PROBLEM STATEMENT | Convert the entries below, from the first line through the line holding "road 5 (unclassified): [(86,0),(0,101)]", into a JSON list of strings with one string per line, skipping blank lines.

EXTRACTED RECORDS |
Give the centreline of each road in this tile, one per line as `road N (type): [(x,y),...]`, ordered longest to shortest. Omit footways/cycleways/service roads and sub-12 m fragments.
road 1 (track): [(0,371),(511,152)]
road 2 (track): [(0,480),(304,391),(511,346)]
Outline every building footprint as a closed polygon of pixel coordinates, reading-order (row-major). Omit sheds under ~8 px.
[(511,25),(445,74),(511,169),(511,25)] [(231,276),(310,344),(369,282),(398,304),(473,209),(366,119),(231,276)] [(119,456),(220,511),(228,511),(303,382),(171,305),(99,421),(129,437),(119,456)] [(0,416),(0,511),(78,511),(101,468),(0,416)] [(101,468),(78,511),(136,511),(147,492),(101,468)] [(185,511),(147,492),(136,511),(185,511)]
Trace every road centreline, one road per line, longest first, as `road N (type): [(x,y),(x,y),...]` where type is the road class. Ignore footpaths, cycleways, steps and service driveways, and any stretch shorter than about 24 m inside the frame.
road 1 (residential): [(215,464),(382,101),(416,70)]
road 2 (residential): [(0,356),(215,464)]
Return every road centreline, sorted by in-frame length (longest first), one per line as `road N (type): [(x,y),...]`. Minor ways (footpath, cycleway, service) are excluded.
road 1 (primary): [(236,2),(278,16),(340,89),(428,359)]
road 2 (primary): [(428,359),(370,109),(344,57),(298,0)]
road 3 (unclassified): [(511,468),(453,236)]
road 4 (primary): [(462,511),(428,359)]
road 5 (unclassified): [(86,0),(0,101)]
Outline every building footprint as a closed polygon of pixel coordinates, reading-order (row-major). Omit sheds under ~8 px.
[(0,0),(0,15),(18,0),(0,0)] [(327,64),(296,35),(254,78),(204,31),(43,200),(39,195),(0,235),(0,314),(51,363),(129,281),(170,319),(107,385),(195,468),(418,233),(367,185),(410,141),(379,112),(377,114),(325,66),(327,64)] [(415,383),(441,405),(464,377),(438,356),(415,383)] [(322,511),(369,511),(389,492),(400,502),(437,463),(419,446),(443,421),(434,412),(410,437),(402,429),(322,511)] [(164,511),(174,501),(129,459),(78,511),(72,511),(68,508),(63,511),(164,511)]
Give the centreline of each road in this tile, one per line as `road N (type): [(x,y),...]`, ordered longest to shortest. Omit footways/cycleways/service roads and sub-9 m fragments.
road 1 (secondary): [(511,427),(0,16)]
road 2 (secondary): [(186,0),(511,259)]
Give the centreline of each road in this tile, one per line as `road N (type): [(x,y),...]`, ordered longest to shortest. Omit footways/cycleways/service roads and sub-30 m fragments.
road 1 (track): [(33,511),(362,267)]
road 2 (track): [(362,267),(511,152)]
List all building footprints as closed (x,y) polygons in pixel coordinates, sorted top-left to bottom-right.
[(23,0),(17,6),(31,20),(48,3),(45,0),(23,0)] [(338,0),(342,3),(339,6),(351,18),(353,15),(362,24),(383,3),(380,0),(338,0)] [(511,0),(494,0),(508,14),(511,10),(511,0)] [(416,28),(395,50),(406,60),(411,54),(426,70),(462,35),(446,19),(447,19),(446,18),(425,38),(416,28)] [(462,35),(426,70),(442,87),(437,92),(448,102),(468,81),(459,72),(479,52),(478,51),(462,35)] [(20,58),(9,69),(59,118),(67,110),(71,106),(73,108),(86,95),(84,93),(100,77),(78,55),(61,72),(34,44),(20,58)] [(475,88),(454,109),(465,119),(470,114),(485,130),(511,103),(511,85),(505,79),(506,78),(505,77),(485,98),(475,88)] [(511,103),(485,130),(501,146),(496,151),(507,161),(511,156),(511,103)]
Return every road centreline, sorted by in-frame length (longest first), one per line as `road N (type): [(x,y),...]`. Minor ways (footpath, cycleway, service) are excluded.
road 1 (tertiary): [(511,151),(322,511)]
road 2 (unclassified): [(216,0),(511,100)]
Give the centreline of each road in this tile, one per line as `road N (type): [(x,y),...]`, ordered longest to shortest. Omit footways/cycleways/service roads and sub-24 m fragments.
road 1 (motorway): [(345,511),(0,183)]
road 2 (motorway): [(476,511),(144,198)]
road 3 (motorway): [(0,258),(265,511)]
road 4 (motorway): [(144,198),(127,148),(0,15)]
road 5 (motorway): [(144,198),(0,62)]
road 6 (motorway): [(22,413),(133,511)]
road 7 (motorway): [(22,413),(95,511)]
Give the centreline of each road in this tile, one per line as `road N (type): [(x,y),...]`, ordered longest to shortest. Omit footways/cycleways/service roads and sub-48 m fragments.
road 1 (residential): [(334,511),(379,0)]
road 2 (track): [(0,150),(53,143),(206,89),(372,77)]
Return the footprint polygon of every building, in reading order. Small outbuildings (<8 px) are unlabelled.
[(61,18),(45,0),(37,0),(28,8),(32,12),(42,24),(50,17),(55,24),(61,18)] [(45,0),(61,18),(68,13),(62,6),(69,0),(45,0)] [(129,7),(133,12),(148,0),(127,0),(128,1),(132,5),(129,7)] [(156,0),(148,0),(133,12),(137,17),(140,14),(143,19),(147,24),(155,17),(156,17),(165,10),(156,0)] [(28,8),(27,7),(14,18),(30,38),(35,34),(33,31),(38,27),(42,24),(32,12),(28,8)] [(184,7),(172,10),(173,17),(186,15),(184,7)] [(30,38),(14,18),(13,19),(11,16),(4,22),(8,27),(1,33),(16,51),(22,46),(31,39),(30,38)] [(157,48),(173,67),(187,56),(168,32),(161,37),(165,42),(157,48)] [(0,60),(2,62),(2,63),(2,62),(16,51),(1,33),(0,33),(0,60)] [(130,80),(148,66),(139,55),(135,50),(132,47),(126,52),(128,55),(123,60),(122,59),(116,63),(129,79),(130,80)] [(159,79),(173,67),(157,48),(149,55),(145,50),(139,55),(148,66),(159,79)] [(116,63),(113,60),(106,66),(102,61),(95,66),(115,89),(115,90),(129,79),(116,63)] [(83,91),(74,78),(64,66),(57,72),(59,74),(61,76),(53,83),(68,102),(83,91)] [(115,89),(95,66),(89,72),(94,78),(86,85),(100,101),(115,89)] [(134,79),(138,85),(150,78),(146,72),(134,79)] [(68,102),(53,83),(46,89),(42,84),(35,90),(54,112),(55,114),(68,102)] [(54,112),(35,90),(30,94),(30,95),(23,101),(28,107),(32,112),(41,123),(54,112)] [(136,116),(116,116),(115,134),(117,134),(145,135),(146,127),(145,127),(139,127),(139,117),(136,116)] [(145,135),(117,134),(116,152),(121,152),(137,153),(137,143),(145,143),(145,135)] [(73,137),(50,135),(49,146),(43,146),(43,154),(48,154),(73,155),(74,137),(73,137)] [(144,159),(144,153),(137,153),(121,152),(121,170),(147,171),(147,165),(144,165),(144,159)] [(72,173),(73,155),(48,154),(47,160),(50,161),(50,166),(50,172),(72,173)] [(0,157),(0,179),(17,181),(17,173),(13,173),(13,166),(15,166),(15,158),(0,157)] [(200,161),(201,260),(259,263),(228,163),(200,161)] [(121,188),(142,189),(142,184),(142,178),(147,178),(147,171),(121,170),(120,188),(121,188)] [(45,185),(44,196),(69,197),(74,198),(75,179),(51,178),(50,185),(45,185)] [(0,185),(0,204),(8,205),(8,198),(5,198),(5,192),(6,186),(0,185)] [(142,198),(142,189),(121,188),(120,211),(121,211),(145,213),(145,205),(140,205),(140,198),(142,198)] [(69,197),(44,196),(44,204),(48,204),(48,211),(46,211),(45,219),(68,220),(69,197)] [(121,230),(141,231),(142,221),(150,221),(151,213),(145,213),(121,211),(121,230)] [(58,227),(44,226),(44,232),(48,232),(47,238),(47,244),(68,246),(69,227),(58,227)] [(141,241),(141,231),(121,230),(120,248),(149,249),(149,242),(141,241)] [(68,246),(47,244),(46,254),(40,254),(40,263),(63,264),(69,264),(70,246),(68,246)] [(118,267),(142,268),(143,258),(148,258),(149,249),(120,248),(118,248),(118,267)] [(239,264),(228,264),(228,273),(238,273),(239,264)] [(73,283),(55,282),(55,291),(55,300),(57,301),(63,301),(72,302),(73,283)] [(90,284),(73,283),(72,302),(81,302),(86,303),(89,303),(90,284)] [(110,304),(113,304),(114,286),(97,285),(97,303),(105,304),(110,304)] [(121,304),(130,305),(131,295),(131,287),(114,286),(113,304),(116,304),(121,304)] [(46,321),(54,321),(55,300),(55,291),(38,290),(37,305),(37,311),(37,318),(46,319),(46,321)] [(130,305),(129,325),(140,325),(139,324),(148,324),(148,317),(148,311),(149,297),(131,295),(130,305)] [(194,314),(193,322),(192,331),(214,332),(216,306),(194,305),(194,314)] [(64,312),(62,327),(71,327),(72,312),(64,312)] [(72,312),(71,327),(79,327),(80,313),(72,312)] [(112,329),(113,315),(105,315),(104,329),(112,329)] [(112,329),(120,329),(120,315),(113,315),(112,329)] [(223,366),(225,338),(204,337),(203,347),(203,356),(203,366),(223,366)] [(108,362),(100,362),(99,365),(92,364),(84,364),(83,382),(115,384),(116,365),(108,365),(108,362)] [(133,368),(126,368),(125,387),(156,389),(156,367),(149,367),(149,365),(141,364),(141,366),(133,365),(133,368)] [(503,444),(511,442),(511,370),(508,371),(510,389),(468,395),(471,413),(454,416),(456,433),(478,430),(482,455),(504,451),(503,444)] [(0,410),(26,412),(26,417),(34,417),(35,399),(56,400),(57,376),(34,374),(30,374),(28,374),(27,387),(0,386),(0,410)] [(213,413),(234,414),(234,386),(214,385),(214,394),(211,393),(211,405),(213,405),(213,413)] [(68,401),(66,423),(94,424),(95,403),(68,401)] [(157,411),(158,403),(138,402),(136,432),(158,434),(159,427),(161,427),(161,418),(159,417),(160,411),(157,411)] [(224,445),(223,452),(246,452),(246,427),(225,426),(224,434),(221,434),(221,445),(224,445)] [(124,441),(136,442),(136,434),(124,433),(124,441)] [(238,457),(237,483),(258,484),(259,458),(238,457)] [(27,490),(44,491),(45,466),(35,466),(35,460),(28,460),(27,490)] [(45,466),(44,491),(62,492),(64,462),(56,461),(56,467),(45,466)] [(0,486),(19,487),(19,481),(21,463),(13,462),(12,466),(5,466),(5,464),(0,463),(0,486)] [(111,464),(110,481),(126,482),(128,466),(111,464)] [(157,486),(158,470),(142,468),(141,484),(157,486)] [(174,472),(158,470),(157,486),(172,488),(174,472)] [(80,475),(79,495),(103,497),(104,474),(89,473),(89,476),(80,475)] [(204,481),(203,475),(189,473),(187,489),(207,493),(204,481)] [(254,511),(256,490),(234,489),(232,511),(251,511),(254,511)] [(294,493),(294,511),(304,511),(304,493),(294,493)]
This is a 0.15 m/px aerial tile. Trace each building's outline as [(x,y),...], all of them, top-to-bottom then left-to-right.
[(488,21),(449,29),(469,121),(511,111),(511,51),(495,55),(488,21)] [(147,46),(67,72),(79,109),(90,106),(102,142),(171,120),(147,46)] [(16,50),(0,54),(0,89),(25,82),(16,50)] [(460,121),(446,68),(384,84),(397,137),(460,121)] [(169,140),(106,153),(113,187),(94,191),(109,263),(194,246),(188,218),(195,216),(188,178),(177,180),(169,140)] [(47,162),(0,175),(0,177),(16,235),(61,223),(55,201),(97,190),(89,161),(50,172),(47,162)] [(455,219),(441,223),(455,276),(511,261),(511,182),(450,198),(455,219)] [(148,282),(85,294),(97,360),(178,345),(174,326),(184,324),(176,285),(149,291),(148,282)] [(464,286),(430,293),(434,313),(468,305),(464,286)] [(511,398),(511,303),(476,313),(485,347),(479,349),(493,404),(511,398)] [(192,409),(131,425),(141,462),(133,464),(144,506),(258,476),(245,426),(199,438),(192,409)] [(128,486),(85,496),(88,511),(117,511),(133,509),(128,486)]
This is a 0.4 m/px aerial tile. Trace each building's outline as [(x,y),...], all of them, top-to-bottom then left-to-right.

SOLVED EXERCISE |
[
  "Give the centreline of each road in this tile, one per line as `road N (type): [(x,y),...]`, ordered longest to shortest. Omit footways/cycleways/service roads and sub-12 m fragments.",
  "road 1 (track): [(0,371),(511,152)]",
  "road 2 (track): [(0,480),(304,391),(511,346)]",
  "Outline every building footprint as a closed polygon of pixel coordinates, reading-order (row-major). Omit sheds under ~8 px.",
  "[(511,25),(445,74),(511,169),(511,25)] [(231,276),(310,344),(369,282),(398,304),(473,209),(366,119),(231,276)] [(119,456),(220,511),(228,511),(303,382),(171,305),(99,421),(129,437),(119,456)] [(0,416),(0,511),(78,511),(101,468),(0,416)] [(101,468),(78,511),(136,511),(147,492),(101,468)] [(185,511),(147,492),(136,511),(185,511)]",
  "Trace every road centreline, one road per line, longest first, as `road N (type): [(x,y),(x,y),...]` where type is the road class. Ignore footpaths, cycleways, steps and service driveways, and any stretch shorter than about 24 m inside the frame.",
  "road 1 (residential): [(215,464),(382,101),(416,70)]",
  "road 2 (residential): [(0,356),(215,464)]",
  "Return every road centreline, sorted by in-frame length (longest first), one per line as `road N (type): [(x,y),...]`. Minor ways (footpath, cycleway, service) are excluded.",
  "road 1 (primary): [(236,2),(278,16),(340,89),(428,359)]",
  "road 2 (primary): [(428,359),(370,109),(344,57),(298,0)]",
  "road 3 (unclassified): [(511,468),(453,236)]",
  "road 4 (primary): [(462,511),(428,359)]",
  "road 5 (unclassified): [(86,0),(0,101)]"
]